- _Task instructions_:
A single stretch of the material below is to be transcribed exactly, starting at the line with "To do - Janice: [646,147,1170,384]" and ending after the line with "Cover Contacts: [265,746,617,973]".

- _Records provided_:
________________________

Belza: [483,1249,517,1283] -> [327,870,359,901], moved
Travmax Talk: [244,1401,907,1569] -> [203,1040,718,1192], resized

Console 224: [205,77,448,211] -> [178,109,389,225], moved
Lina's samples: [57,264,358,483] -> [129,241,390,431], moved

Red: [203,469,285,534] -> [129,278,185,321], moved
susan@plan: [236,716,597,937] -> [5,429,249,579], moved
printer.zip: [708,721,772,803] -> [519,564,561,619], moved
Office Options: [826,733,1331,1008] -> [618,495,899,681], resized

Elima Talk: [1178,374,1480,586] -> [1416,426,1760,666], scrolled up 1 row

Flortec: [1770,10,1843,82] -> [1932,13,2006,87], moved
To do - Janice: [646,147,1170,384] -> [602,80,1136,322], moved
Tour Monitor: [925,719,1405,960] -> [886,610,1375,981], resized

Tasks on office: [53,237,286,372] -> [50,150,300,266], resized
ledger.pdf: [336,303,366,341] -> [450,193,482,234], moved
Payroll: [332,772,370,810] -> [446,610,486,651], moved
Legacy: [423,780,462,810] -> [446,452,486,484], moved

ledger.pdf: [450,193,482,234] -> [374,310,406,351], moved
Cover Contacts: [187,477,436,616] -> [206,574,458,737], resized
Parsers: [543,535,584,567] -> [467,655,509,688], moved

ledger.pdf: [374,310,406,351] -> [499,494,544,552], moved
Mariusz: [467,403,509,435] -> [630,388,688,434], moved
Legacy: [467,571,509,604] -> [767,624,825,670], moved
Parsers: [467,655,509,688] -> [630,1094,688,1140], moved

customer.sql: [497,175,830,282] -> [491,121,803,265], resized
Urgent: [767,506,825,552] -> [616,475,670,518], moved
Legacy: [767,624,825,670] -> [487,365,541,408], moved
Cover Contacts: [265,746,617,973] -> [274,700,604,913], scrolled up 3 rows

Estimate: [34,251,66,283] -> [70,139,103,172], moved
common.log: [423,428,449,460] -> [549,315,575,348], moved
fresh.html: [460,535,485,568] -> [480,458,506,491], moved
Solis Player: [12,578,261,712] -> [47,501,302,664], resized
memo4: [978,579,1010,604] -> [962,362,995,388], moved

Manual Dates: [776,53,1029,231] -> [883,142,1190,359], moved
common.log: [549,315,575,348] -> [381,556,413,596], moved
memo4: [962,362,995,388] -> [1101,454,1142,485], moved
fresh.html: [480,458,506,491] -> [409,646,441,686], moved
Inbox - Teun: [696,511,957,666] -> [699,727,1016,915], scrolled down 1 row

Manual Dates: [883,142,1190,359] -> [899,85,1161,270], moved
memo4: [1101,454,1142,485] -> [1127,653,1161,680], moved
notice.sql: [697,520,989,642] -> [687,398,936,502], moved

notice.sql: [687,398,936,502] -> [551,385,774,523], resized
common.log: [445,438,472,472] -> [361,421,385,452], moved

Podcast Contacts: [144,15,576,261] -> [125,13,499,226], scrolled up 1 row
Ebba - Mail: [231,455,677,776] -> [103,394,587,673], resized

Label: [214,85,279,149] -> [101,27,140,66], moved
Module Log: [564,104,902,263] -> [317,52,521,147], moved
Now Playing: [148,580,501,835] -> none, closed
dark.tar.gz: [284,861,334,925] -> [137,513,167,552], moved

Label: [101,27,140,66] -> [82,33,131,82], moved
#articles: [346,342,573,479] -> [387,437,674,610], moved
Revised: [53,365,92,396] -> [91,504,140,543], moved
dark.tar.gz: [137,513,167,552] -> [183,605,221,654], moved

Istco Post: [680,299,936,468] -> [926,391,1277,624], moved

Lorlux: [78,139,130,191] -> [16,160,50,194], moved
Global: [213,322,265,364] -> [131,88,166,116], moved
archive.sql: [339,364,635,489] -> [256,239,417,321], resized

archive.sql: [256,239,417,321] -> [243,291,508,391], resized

________________________

- _Exercise output_:
To do - Janice: [646,147,1170,384] -> [602,80,1136,322], moved
Tour Monitor: [925,719,1405,960] -> [886,610,1375,981], resized

Tasks on office: [53,237,286,372] -> [50,150,300,266], resized
ledger.pdf: [336,303,366,341] -> [450,193,482,234], moved
Payroll: [332,772,370,810] -> [446,610,486,651], moved
Legacy: [423,780,462,810] -> [446,452,486,484], moved

ledger.pdf: [450,193,482,234] -> [374,310,406,351], moved
Cover Contacts: [187,477,436,616] -> [206,574,458,737], resized
Parsers: [543,535,584,567] -> [467,655,509,688], moved

ledger.pdf: [374,310,406,351] -> [499,494,544,552], moved
Mariusz: [467,403,509,435] -> [630,388,688,434], moved
Legacy: [467,571,509,604] -> [767,624,825,670], moved
Parsers: [467,655,509,688] -> [630,1094,688,1140], moved

customer.sql: [497,175,830,282] -> [491,121,803,265], resized
Urgent: [767,506,825,552] -> [616,475,670,518], moved
Legacy: [767,624,825,670] -> [487,365,541,408], moved
Cover Contacts: [265,746,617,973] -> [274,700,604,913], scrolled up 3 rows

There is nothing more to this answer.